The range to repeat runs from the line with "(332, 213) = (596, 170): pink" to the last line below, both ends included; give it exactly and without pictures.

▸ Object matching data
Content starts

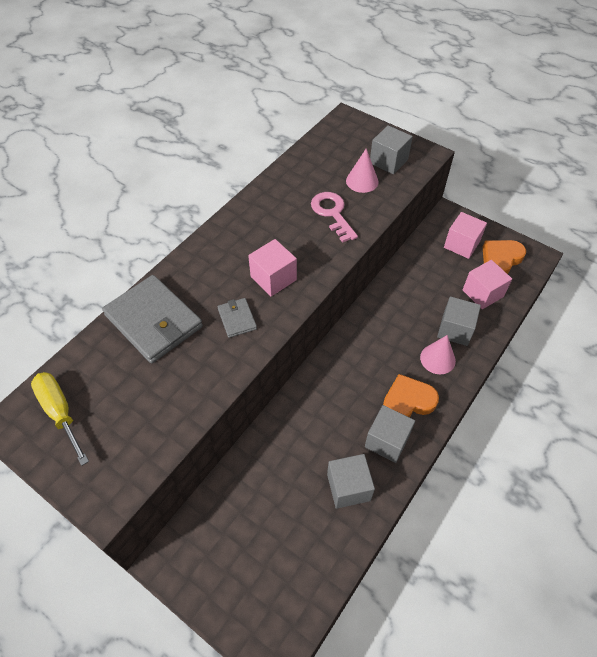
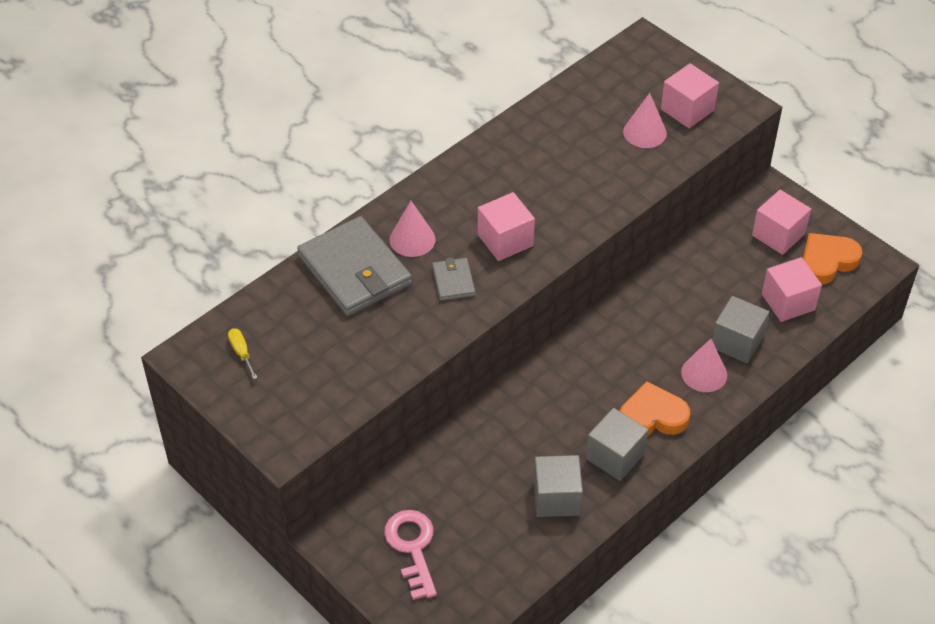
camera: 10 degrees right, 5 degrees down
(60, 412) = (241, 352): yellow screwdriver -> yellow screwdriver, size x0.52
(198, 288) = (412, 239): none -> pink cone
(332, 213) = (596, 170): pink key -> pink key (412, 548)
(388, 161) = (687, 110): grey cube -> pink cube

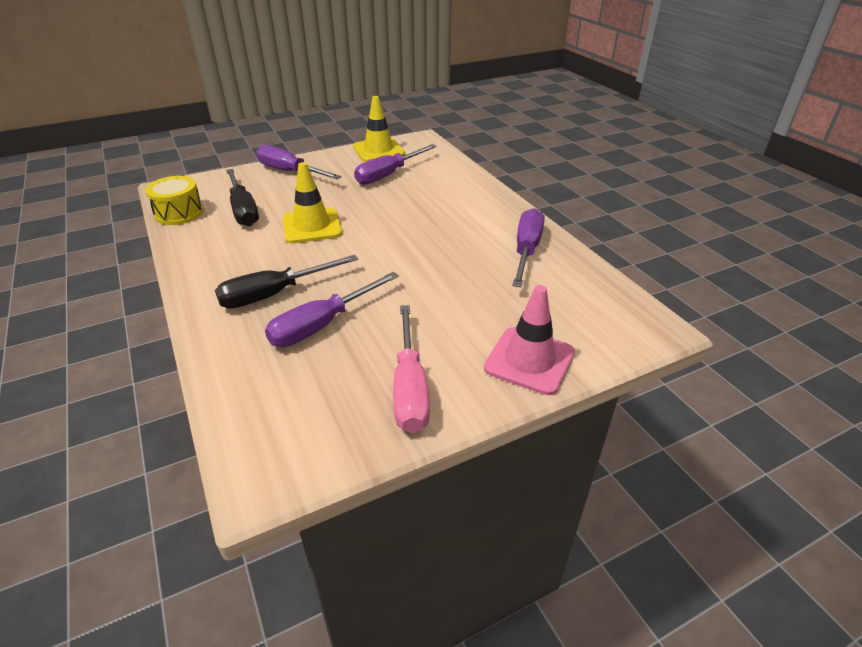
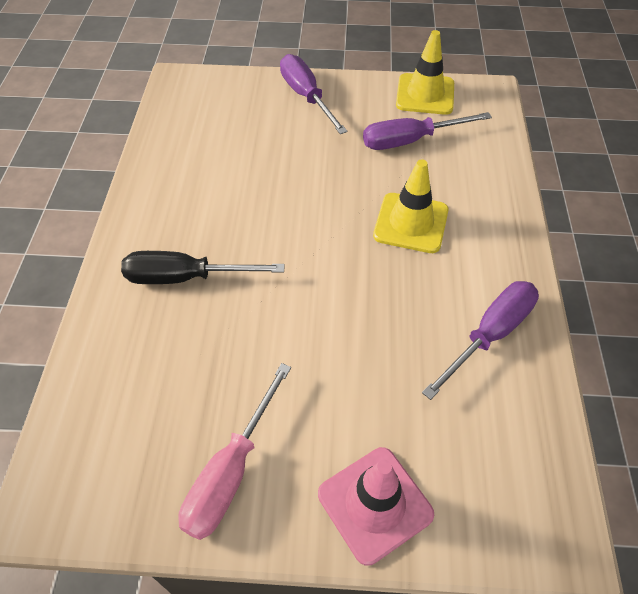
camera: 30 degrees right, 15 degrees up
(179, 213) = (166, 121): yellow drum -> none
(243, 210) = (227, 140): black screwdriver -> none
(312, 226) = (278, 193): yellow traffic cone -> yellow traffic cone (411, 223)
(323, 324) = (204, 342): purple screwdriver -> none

Content ends

▸ Expected answer
(332, 213) = (596, 170): pink key -> pink key (412, 548)
(388, 161) = (687, 110): grey cube -> pink cube

camera: 30 degrees right, 15 degrees up
(179, 213) = (166, 121): yellow drum -> none
(243, 210) = (227, 140): black screwdriver -> none
(312, 226) = (278, 193): yellow traffic cone -> yellow traffic cone (411, 223)
(323, 324) = (204, 342): purple screwdriver -> none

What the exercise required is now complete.